* _What to produce_:
Leave the images out. Give every line below again, precisely.

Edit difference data

# # # # #

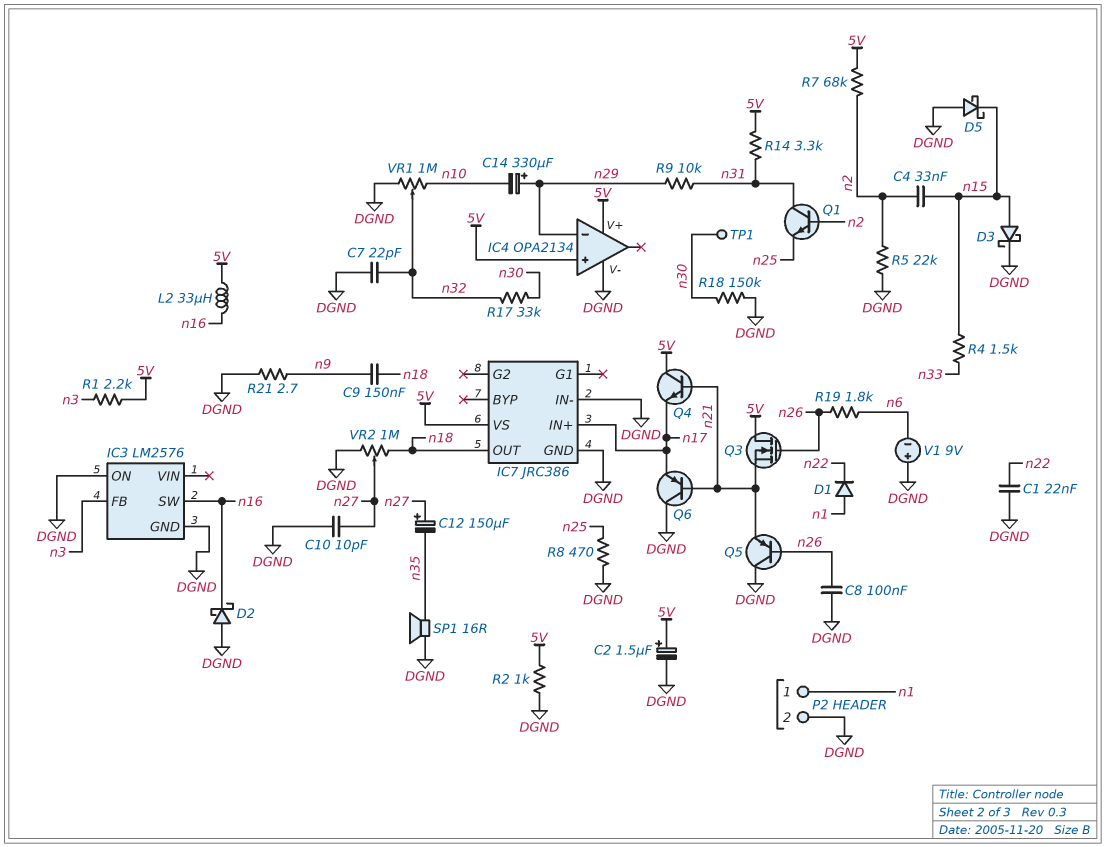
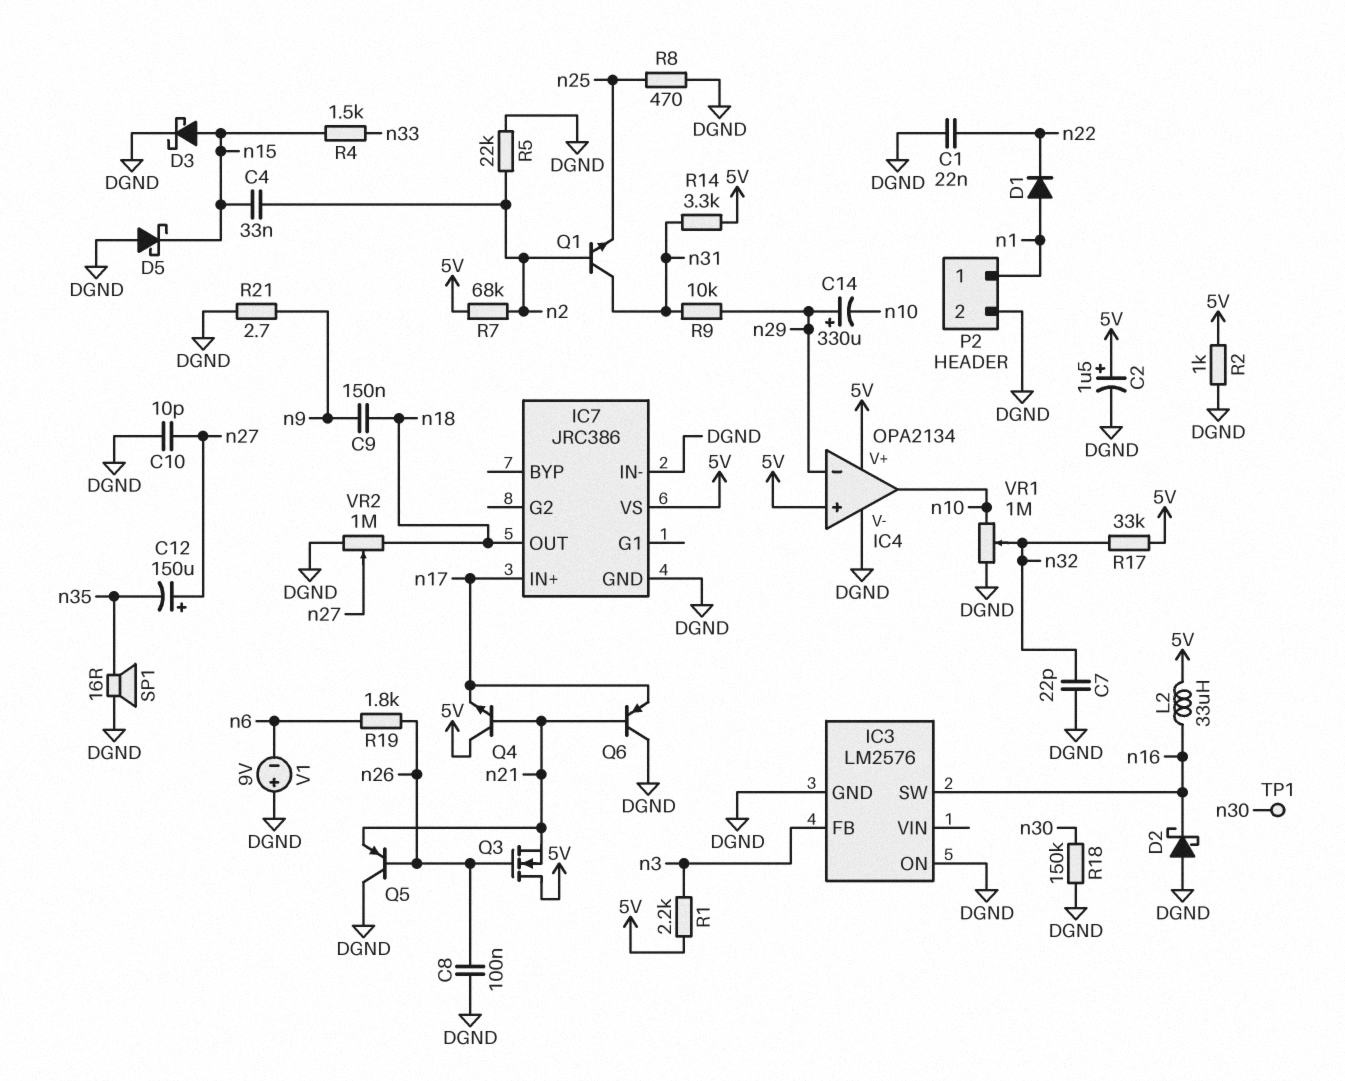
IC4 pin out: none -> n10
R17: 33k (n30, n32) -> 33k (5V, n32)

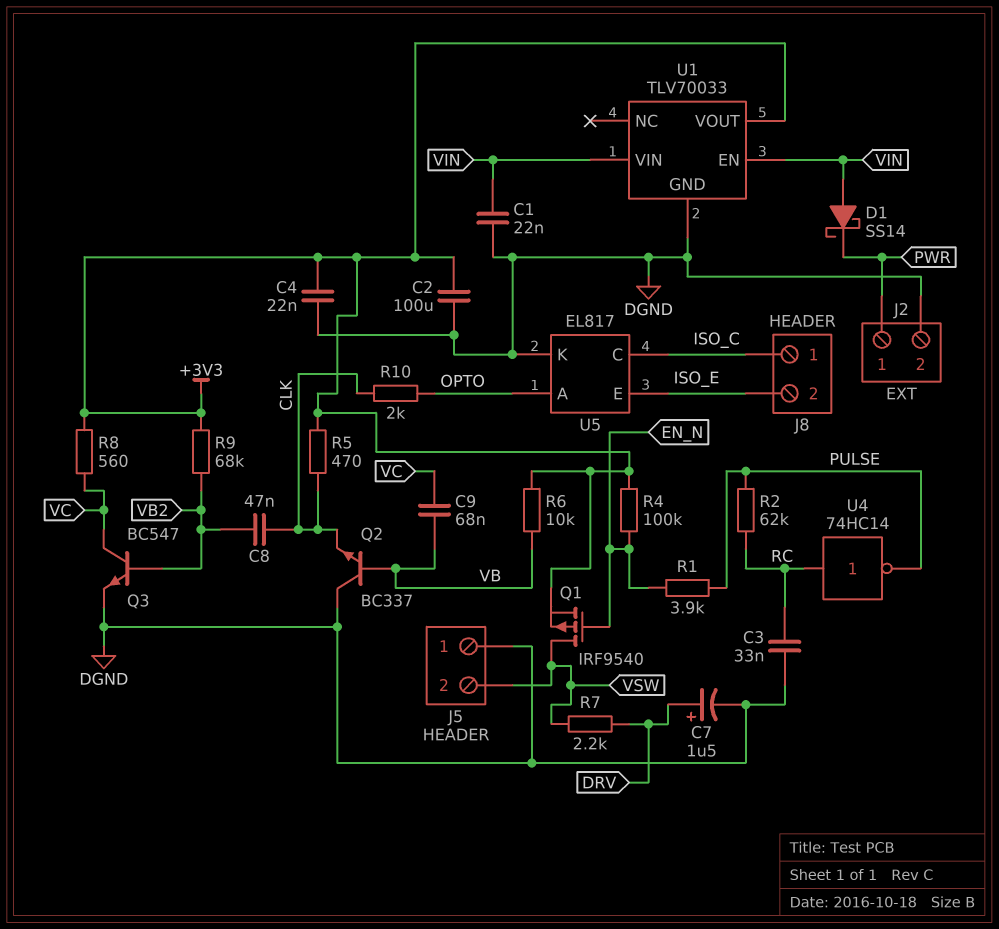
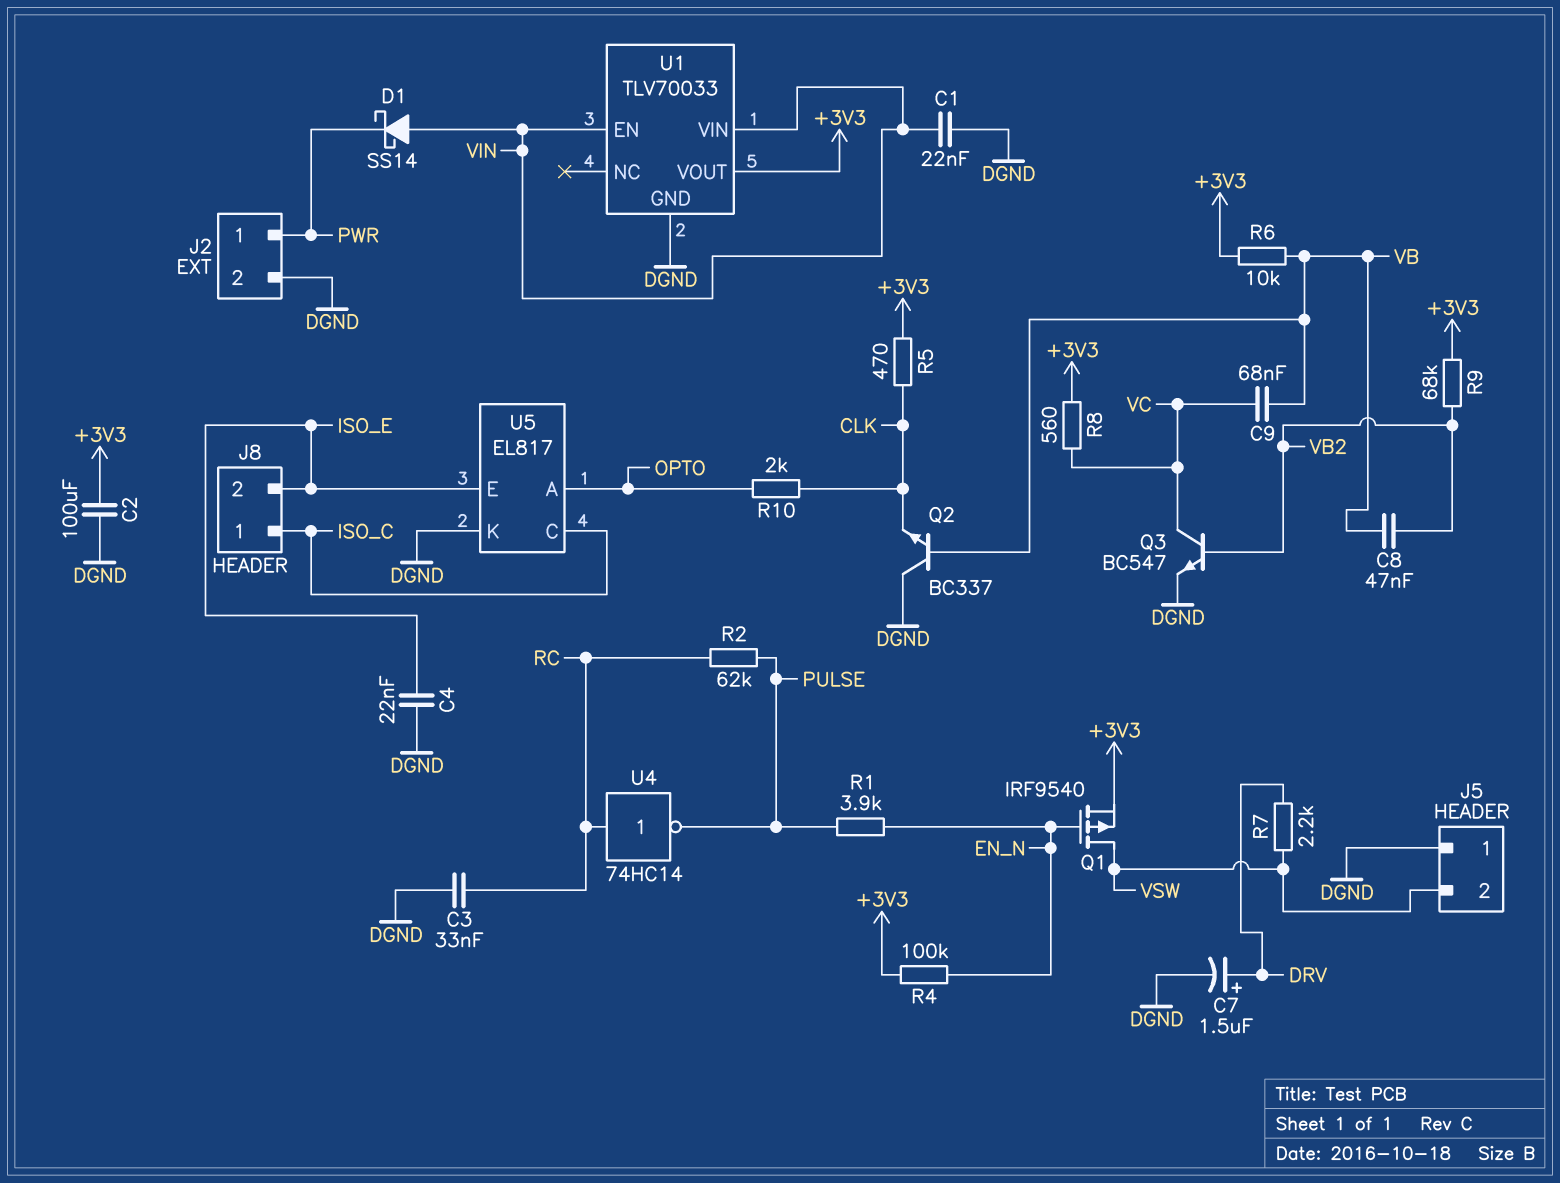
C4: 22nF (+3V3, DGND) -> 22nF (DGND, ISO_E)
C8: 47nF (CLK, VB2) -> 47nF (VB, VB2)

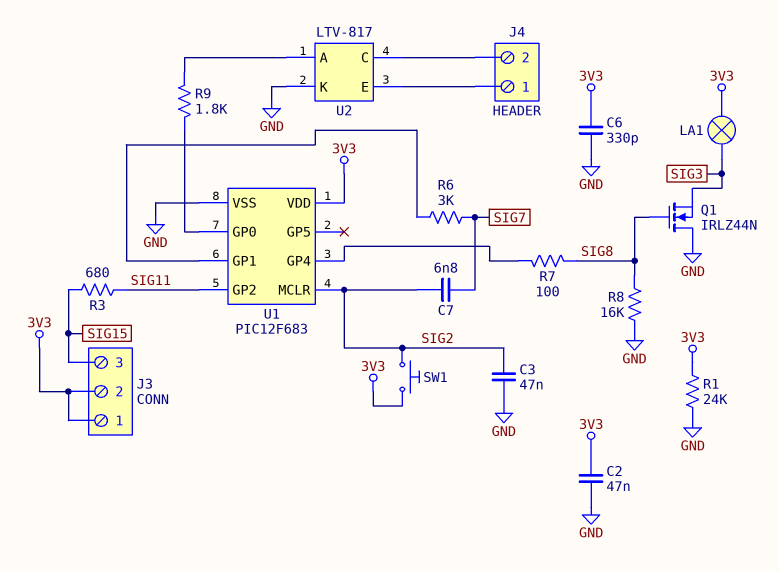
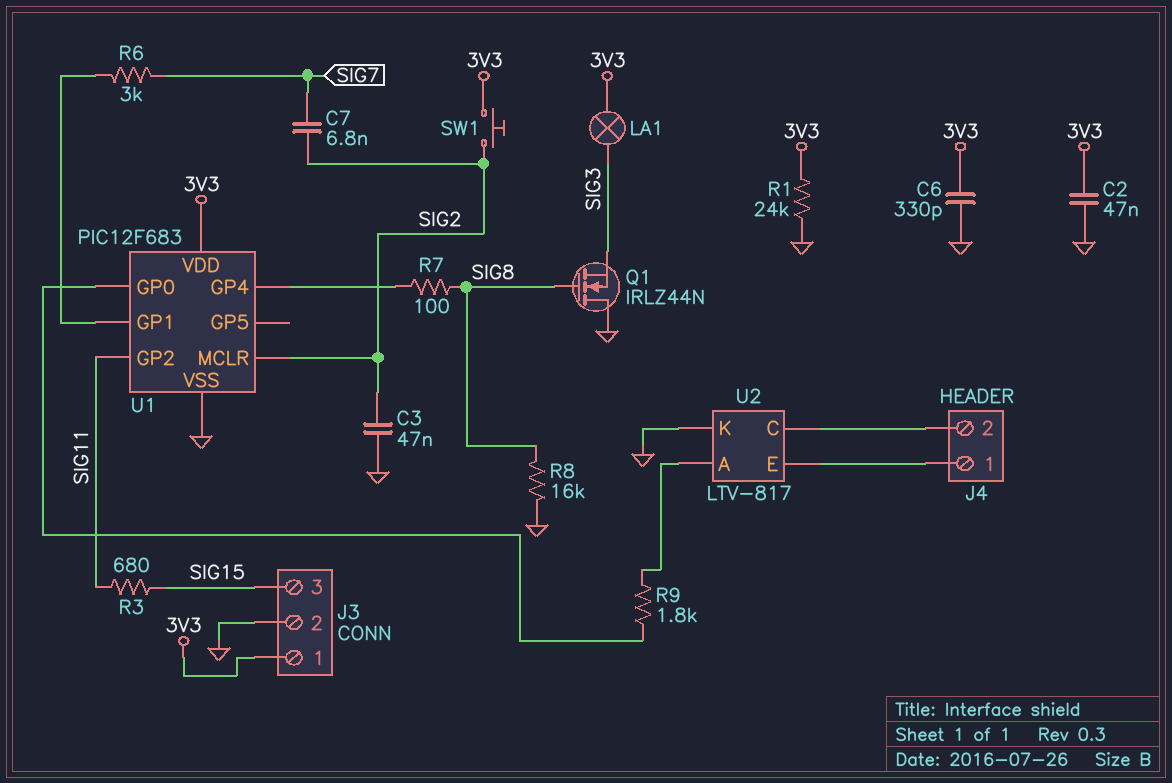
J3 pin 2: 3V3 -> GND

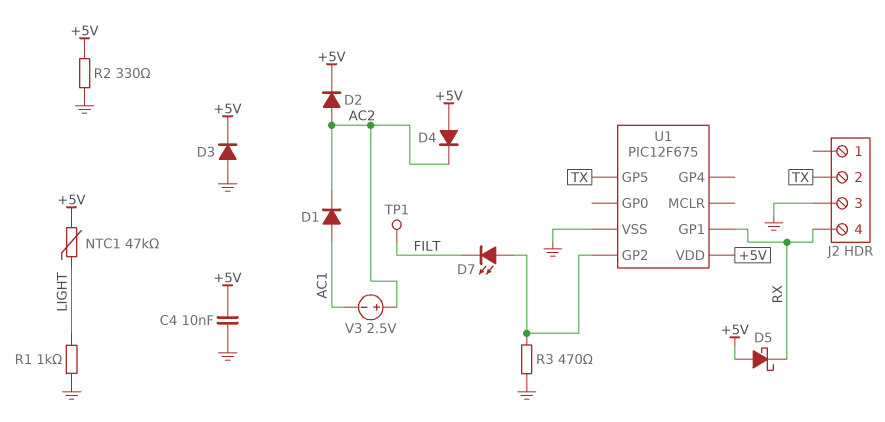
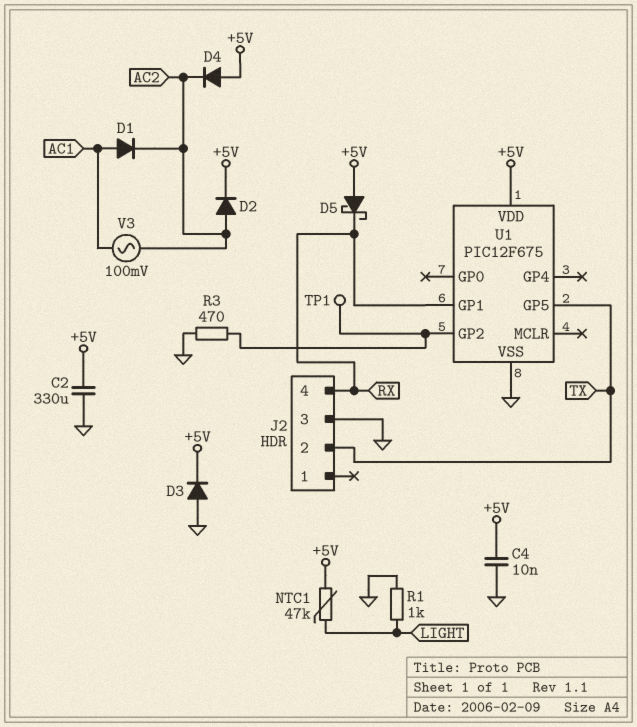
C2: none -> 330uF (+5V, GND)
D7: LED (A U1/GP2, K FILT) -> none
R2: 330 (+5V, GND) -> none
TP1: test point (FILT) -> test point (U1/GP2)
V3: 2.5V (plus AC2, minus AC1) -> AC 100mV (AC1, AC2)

# # # # #

* _Exercise answer_:
IC4 pin out: none -> n10
R17: 33k (n30, n32) -> 33k (5V, n32)

C4: 22nF (+3V3, DGND) -> 22nF (DGND, ISO_E)
C8: 47nF (CLK, VB2) -> 47nF (VB, VB2)

J3 pin 2: 3V3 -> GND

C2: none -> 330uF (+5V, GND)
D7: LED (A U1/GP2, K FILT) -> none
R2: 330 (+5V, GND) -> none
TP1: test point (FILT) -> test point (U1/GP2)
V3: 2.5V (plus AC2, minus AC1) -> AC 100mV (AC1, AC2)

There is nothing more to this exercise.